*** Data Section Begins ***

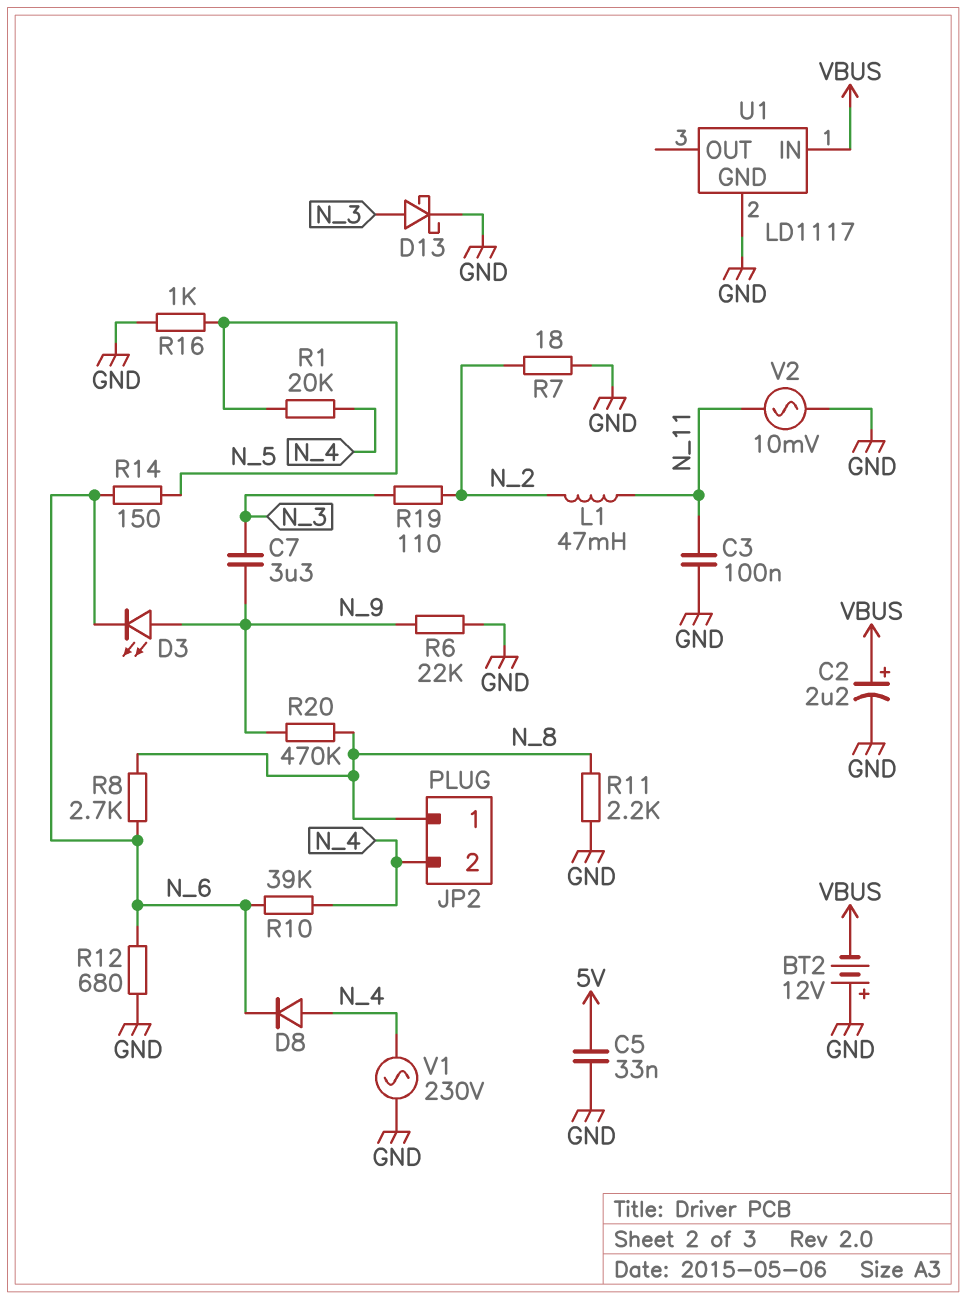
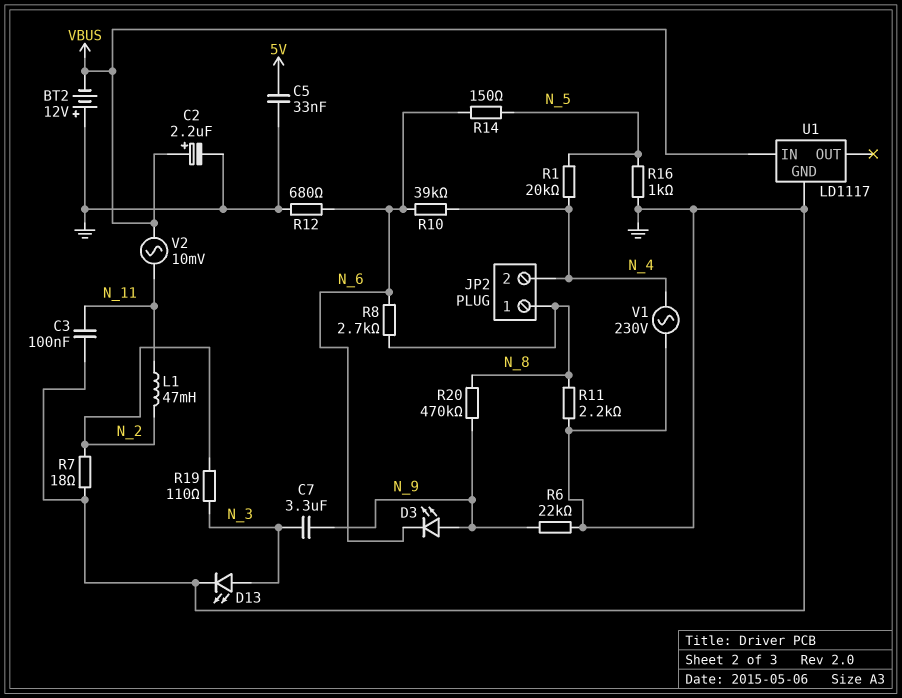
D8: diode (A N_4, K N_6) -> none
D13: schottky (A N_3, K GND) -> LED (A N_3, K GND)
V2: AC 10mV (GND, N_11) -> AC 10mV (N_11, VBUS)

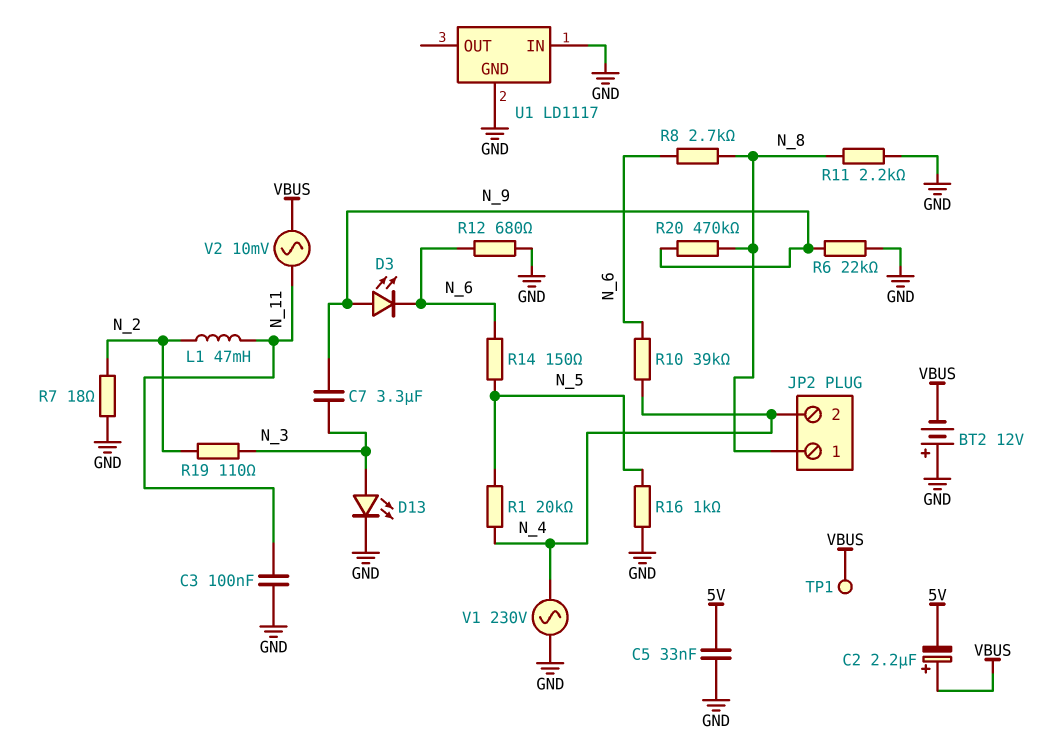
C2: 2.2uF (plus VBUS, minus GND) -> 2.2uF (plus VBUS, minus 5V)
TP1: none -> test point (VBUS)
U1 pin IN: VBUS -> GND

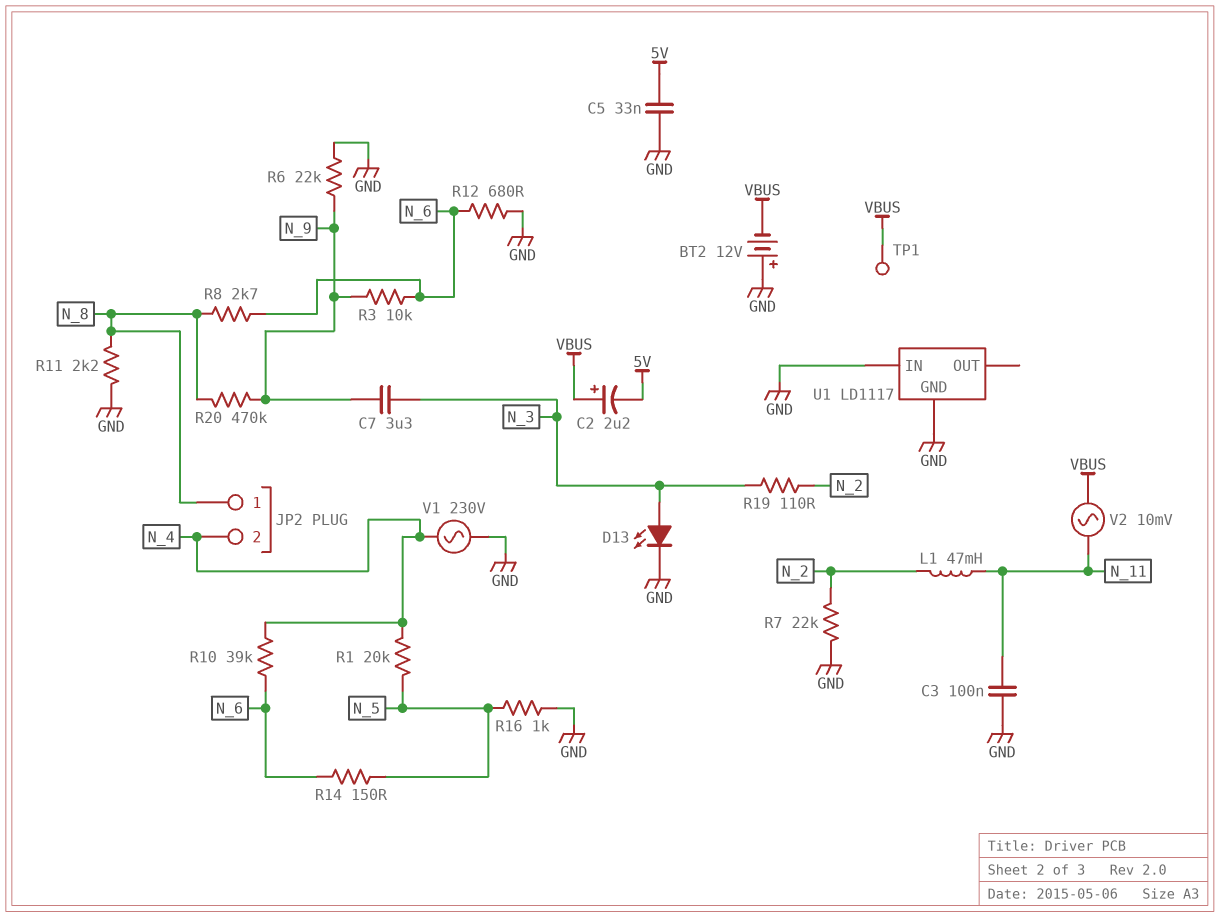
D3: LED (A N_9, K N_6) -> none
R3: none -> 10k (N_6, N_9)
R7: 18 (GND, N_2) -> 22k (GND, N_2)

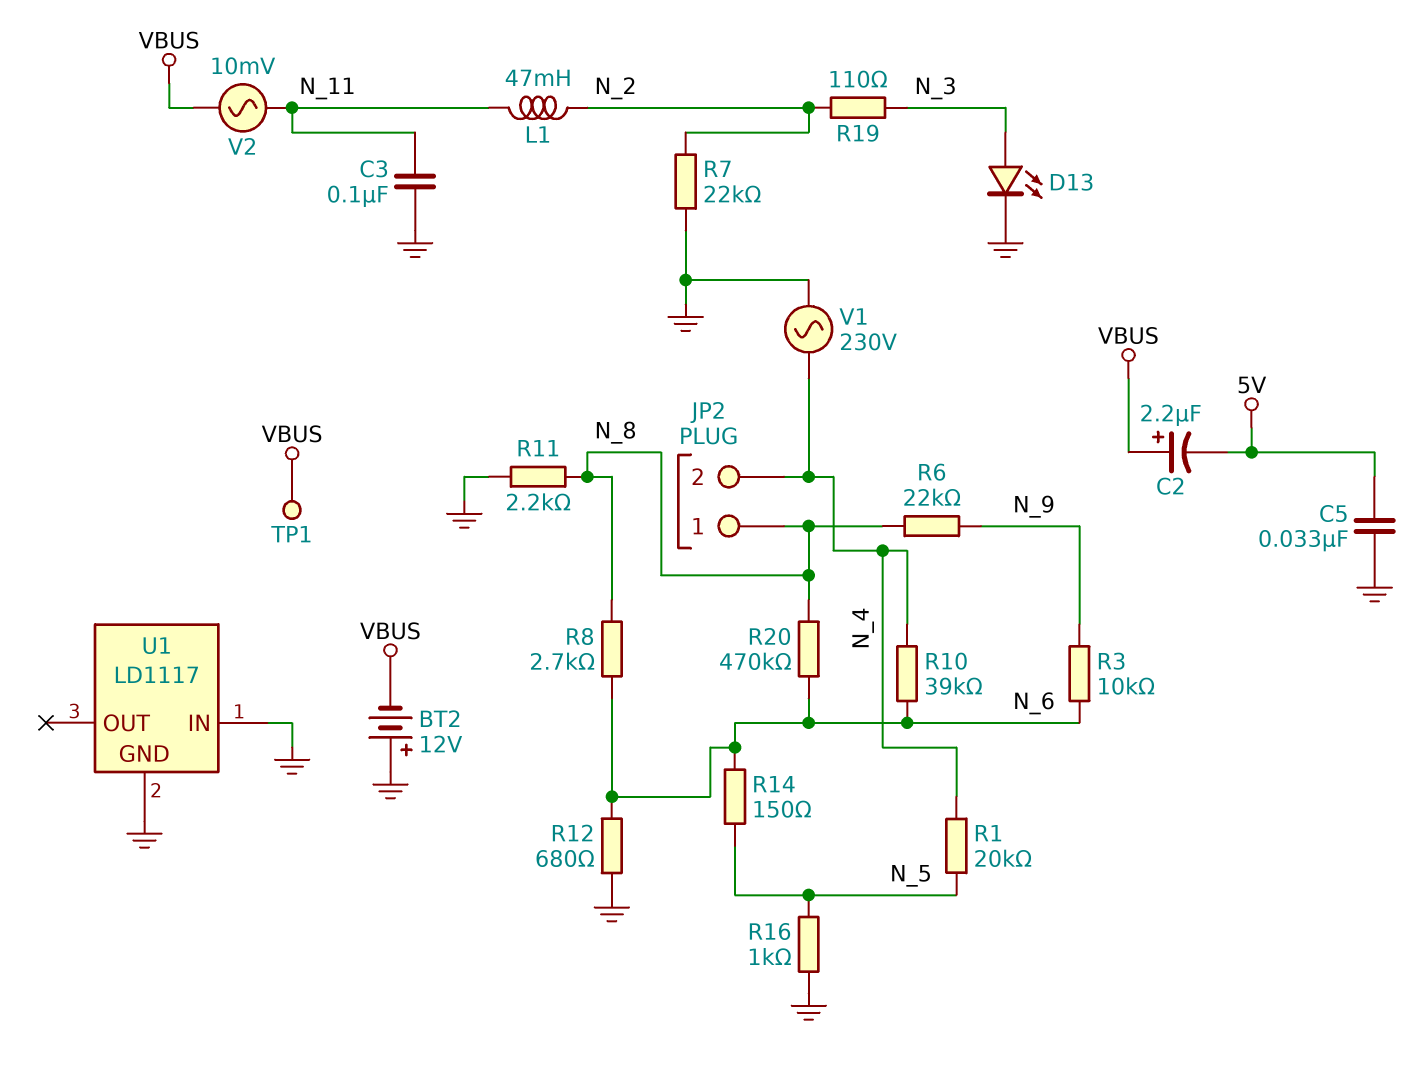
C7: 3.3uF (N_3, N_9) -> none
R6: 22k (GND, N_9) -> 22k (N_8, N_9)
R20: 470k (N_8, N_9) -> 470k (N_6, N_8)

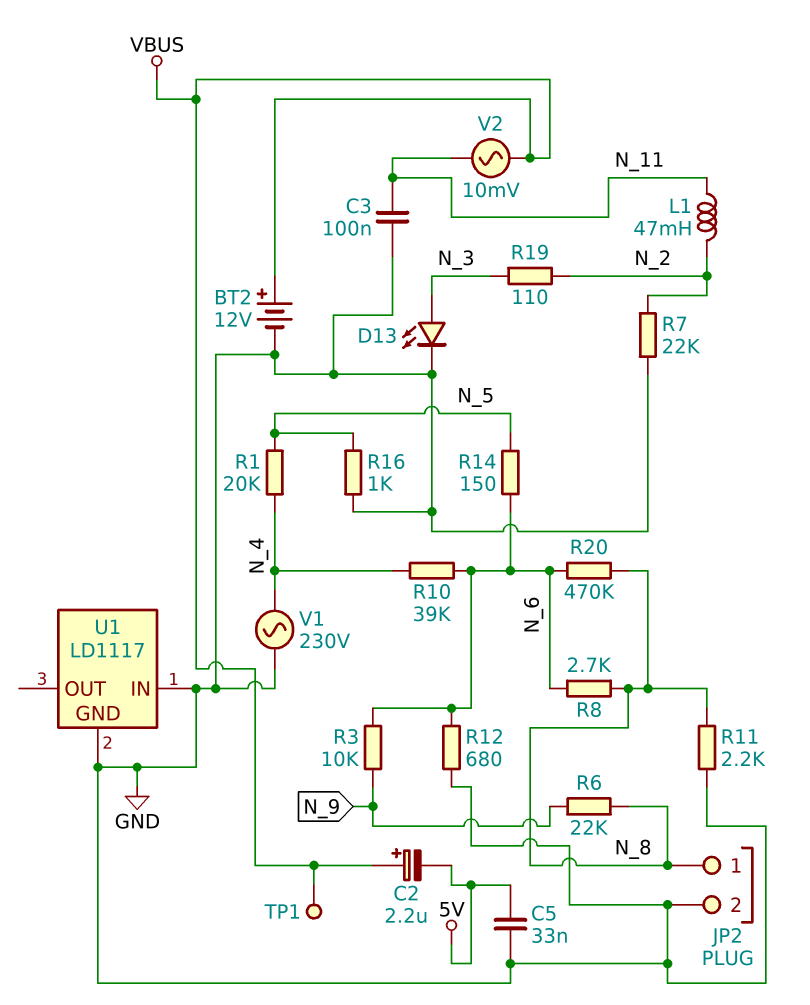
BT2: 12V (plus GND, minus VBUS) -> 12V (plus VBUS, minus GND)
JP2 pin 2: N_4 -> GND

*** Data Section Ends ***
*** Data Section Begins ***

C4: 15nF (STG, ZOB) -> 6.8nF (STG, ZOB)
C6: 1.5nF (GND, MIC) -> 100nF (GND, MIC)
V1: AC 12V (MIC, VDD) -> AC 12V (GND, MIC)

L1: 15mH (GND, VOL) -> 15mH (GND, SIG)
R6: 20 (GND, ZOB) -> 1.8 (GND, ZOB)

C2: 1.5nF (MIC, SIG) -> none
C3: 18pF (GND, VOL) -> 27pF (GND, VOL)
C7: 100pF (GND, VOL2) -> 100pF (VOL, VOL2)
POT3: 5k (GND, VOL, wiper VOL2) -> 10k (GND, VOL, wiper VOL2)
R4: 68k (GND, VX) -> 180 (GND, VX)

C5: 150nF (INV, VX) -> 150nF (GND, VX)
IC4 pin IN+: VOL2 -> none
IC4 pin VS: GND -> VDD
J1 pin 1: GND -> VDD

*** Data Section Ends ***

Your task is to restate, word for word, only those lines above that fall between the line holding "POT3: 5k (GND, VOL, wiper" and the line holding "J1 pin 1: GND -> VDD", inclusive.

Answer below
POT3: 5k (GND, VOL, wiper VOL2) -> 10k (GND, VOL, wiper VOL2)
R4: 68k (GND, VX) -> 180 (GND, VX)

C5: 150nF (INV, VX) -> 150nF (GND, VX)
IC4 pin IN+: VOL2 -> none
IC4 pin VS: GND -> VDD
J1 pin 1: GND -> VDD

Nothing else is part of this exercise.